___ Input data ___

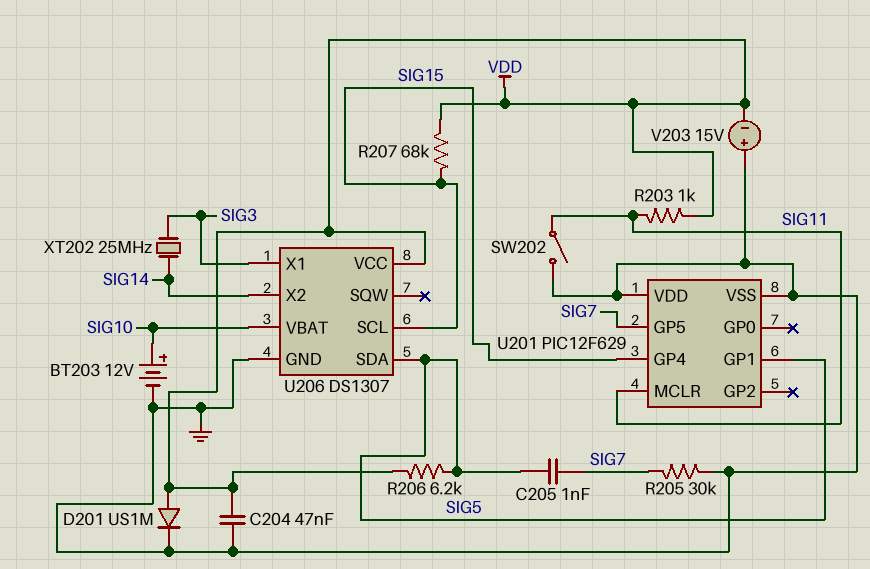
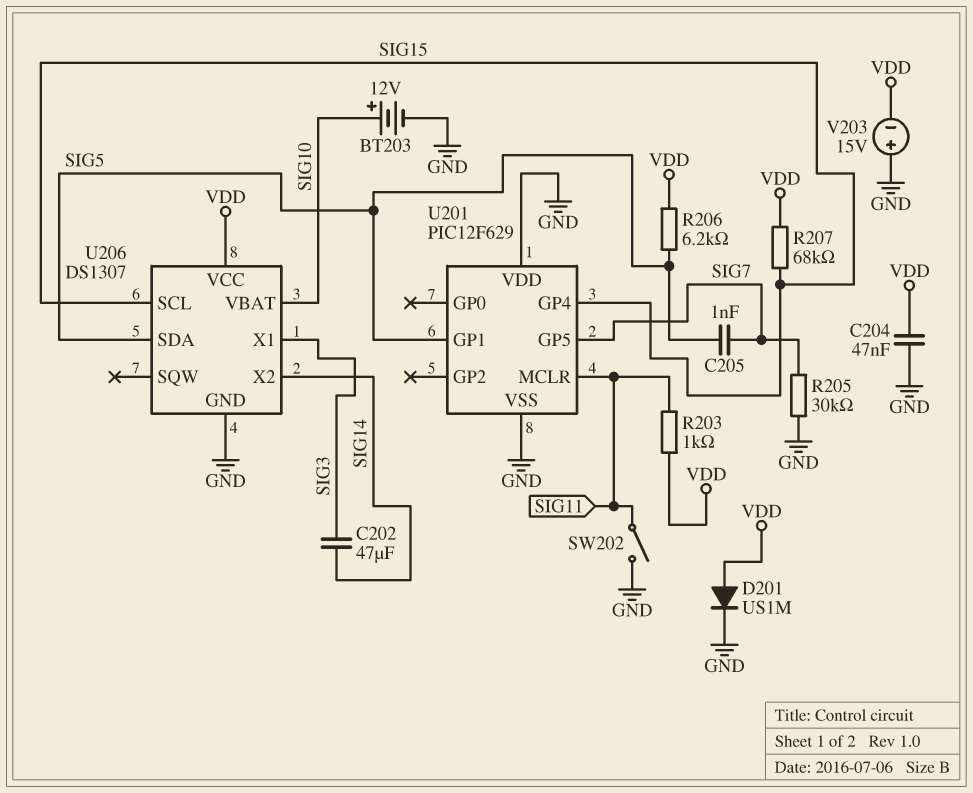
C202: none -> 47uF (SIG3, SIG14)
XT202: 25MHz (SIG3, SIG14) -> none

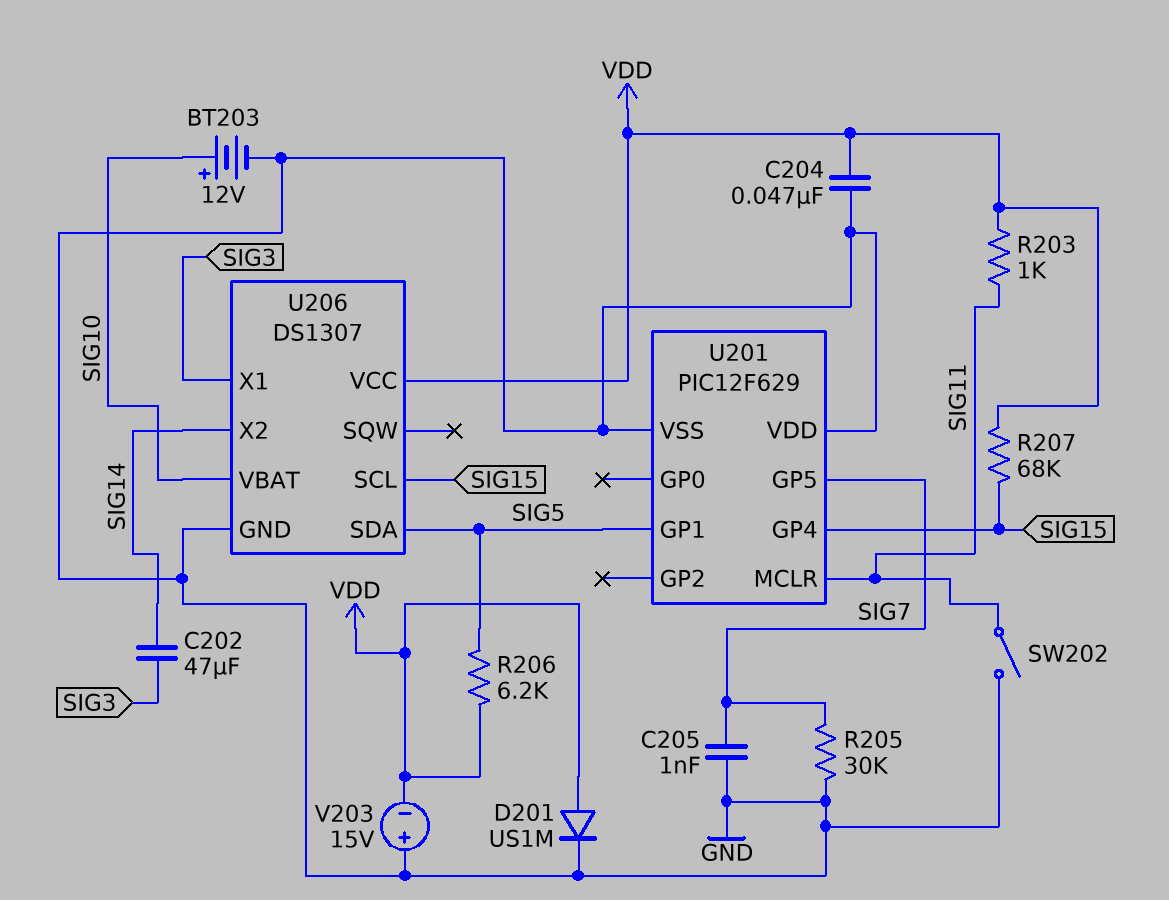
C205: 1nF (SIG5, SIG7) -> 1nF (GND, SIG7)

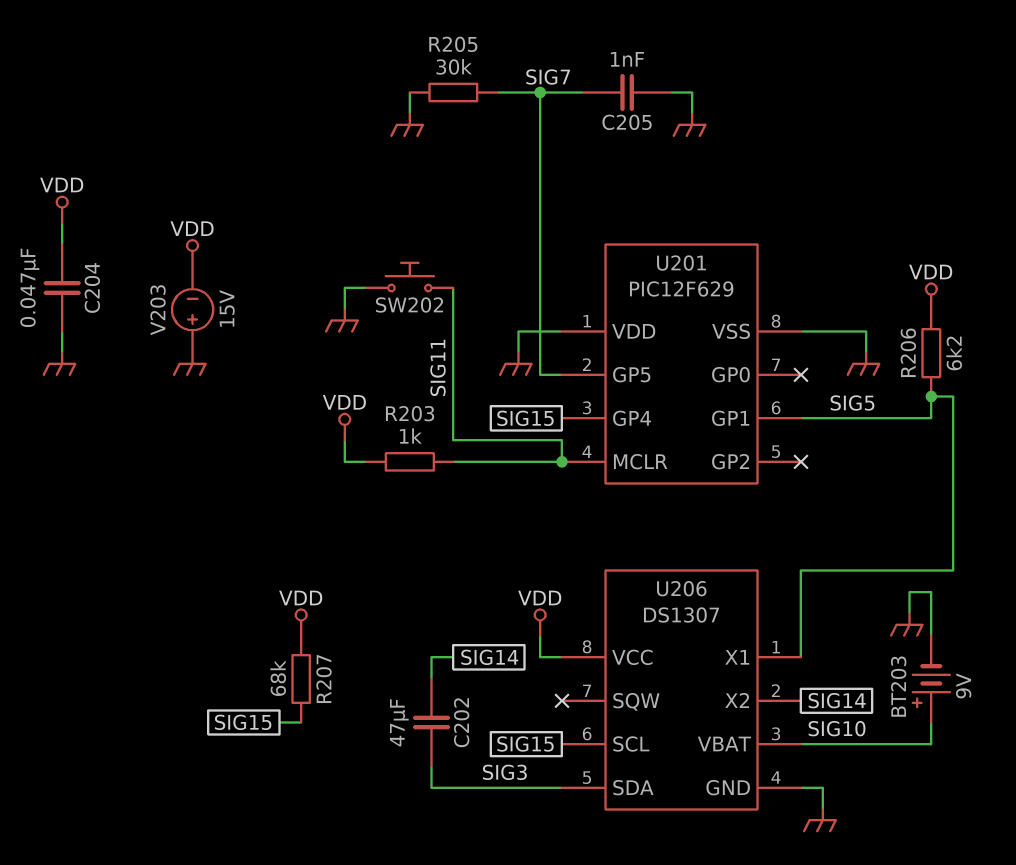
BT203: 12V (plus SIG10, minus GND) -> 9V (plus SIG10, minus GND)
D201: diode US1M (A VDD, K GND) -> none
SW202: switch (GND, SIG11) -> button (GND, SIG11)
U206 pin SDA: SIG5 -> SIG3
U206 pin X1: SIG3 -> SIG5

___

This task calls for an exact copy of the data above, without pictures.

C202: none -> 47uF (SIG3, SIG14)
XT202: 25MHz (SIG3, SIG14) -> none

C205: 1nF (SIG5, SIG7) -> 1nF (GND, SIG7)

BT203: 12V (plus SIG10, minus GND) -> 9V (plus SIG10, minus GND)
D201: diode US1M (A VDD, K GND) -> none
SW202: switch (GND, SIG11) -> button (GND, SIG11)
U206 pin SDA: SIG5 -> SIG3
U206 pin X1: SIG3 -> SIG5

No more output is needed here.